Given records -
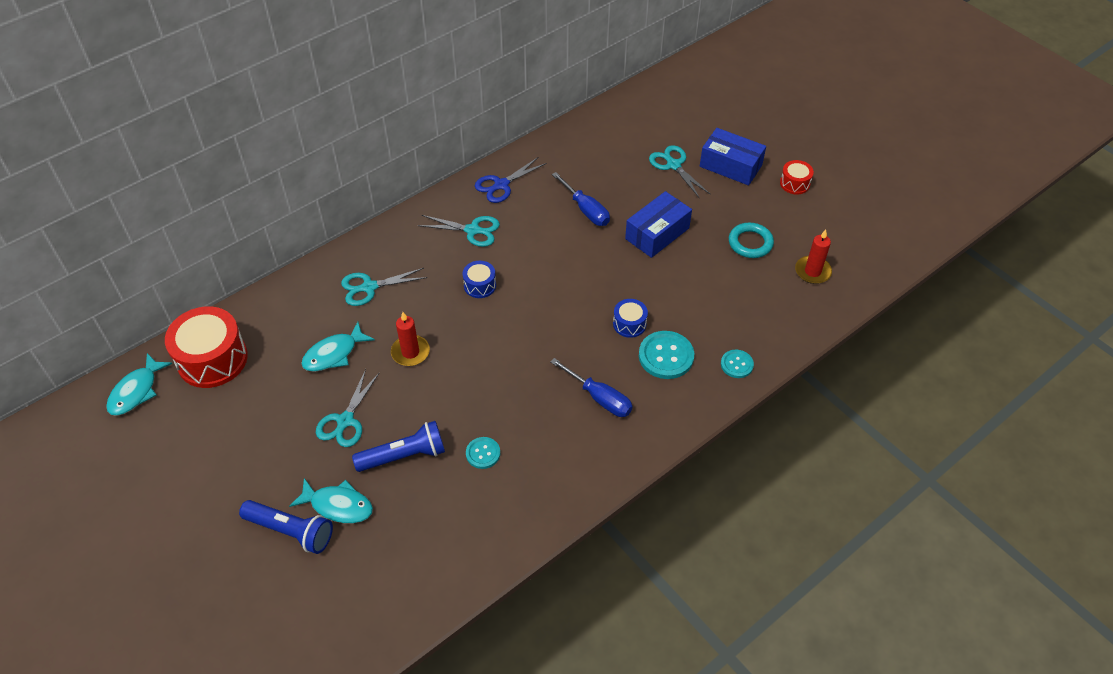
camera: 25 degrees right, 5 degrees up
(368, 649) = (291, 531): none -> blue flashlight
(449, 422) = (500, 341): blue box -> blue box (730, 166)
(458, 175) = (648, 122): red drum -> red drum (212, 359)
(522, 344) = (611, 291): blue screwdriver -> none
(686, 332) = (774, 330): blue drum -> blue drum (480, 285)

Exercise prompt - Could you set down exactly the lines from the one containing "(368, 649) = (291, 531): none" through the last line of the records above, both included?

Exercise solution -
(368, 649) = (291, 531): none -> blue flashlight
(449, 422) = (500, 341): blue box -> blue box (730, 166)
(458, 175) = (648, 122): red drum -> red drum (212, 359)
(522, 344) = (611, 291): blue screwdriver -> none
(686, 332) = (774, 330): blue drum -> blue drum (480, 285)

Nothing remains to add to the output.